Extracted entries below:
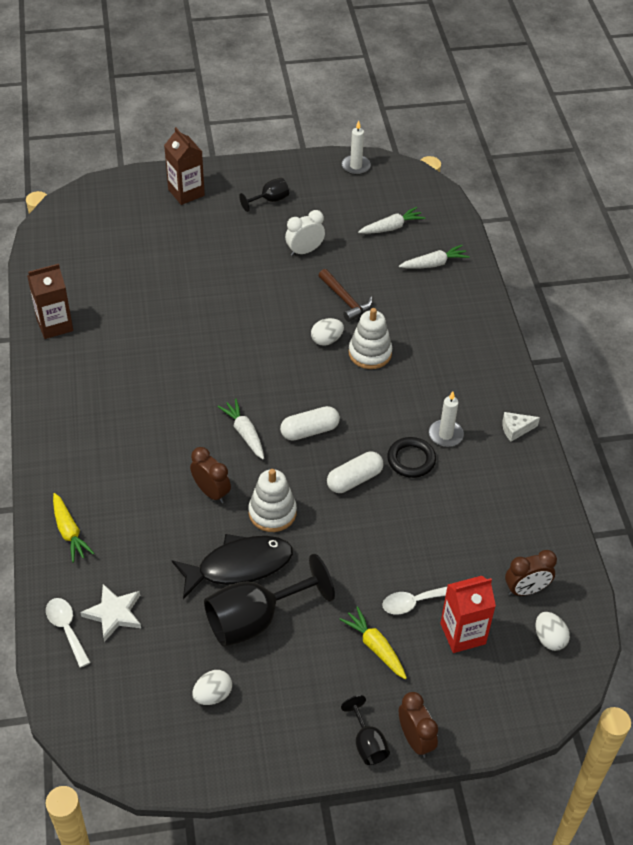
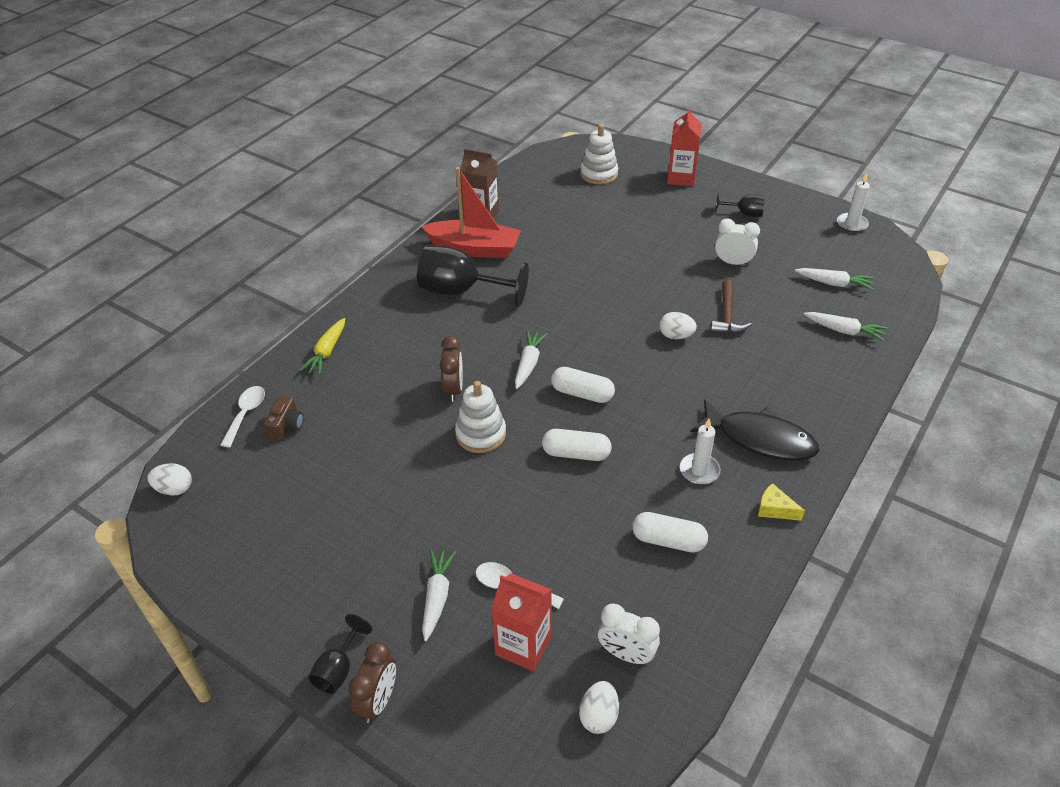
camera: 45 degrees right, 5 degrees down
(85, 360) = (474, 248): none -> red boat
(114, 613) = (286, 426): white star -> brown camera
(186, 192) = (681, 178): brown carton -> red carton
(213, 695) = (277, 535): white egg -> white egg (174, 489)
(239, 566) = (409, 455): black fish -> black fish (760, 439)
(255, 619) = (373, 503): black goblet -> black goblet (461, 291)
(370, 353) = (703, 366): white stacking toy -> white stacking toy (599, 174)
(375, 647) = (437, 596): yellow carrot -> white carrot
(411, 460) = (643, 470): black ring -> none
(476, 498) = (668, 540): none -> white capsule
(515, 429) = (774, 509): white cheese -> yellow cheese
(526, 590) = (626, 654): brown clock -> white clock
End of Extracted entries.
• **What needs to be done**
Please write out, exactly as they appear, only the lines from the one holding "(370, 353) = (703, 366): white" through the end of the data.

• **Result**
(370, 353) = (703, 366): white stacking toy -> white stacking toy (599, 174)
(375, 647) = (437, 596): yellow carrot -> white carrot
(411, 460) = (643, 470): black ring -> none
(476, 498) = (668, 540): none -> white capsule
(515, 429) = (774, 509): white cheese -> yellow cheese
(526, 590) = (626, 654): brown clock -> white clock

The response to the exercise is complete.